* _TASK DESCRIPTION_
Quote the records that follow in full and exactly; leave out the pictures.

* _DATA EXCERPTS_
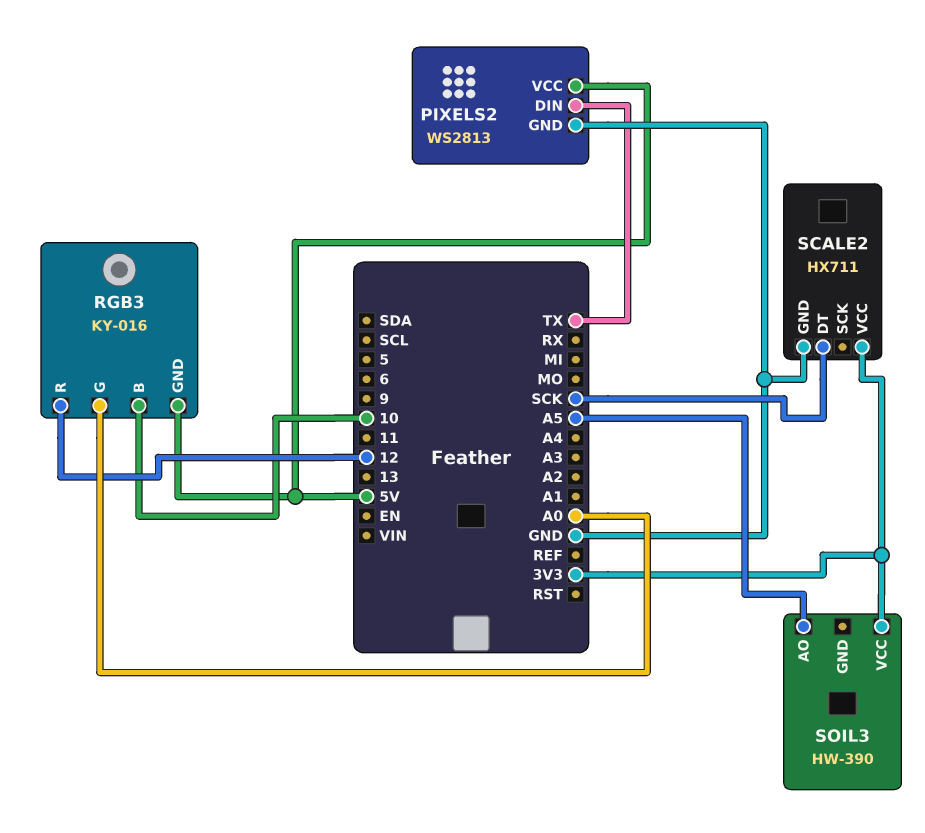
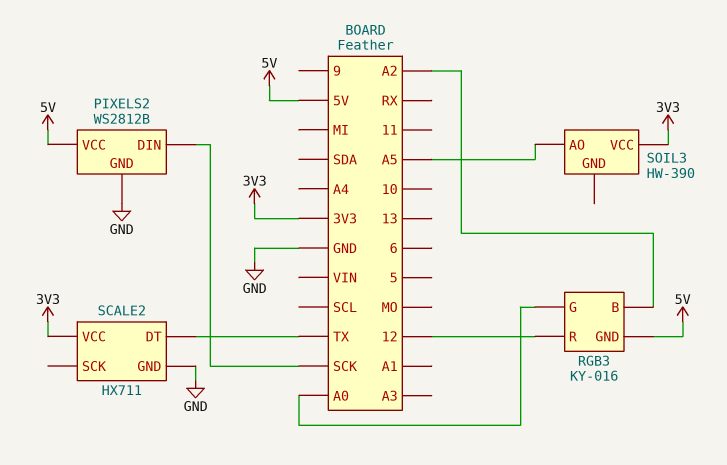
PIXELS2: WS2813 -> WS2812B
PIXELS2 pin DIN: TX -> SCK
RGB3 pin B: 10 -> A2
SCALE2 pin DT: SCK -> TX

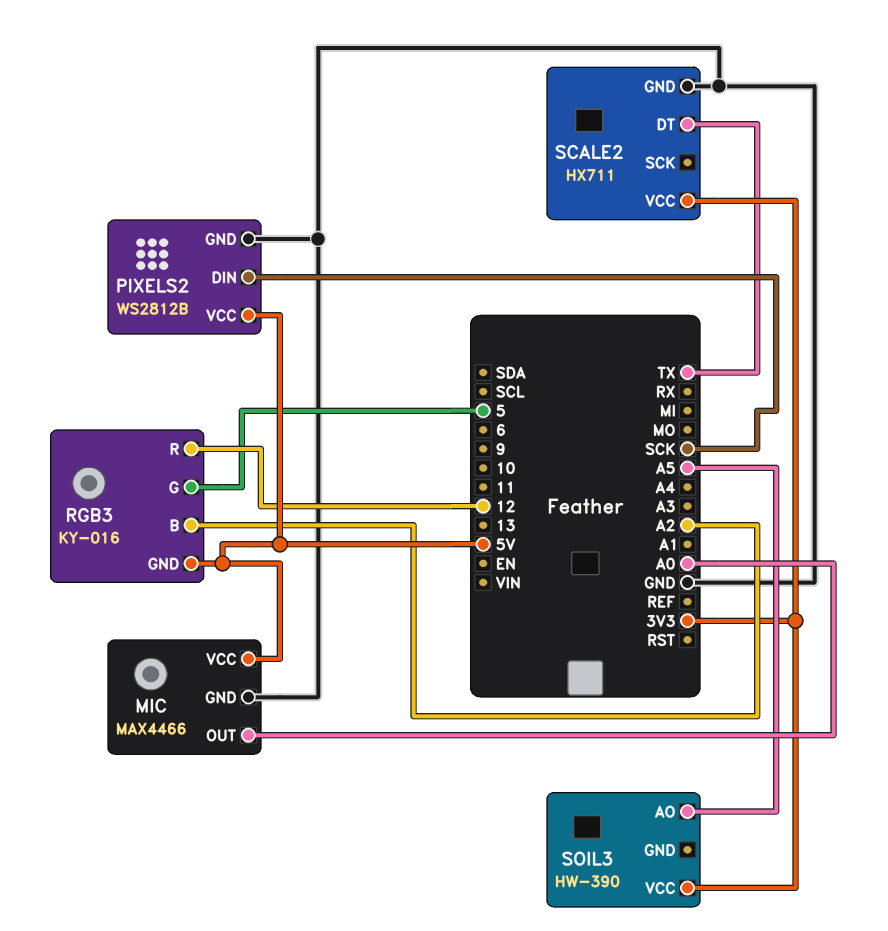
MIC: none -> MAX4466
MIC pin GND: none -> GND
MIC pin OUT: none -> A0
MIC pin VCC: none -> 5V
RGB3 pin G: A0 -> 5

* _EXERCISE RESULT_
PIXELS2: WS2813 -> WS2812B
PIXELS2 pin DIN: TX -> SCK
RGB3 pin B: 10 -> A2
SCALE2 pin DT: SCK -> TX

MIC: none -> MAX4466
MIC pin GND: none -> GND
MIC pin OUT: none -> A0
MIC pin VCC: none -> 5V
RGB3 pin G: A0 -> 5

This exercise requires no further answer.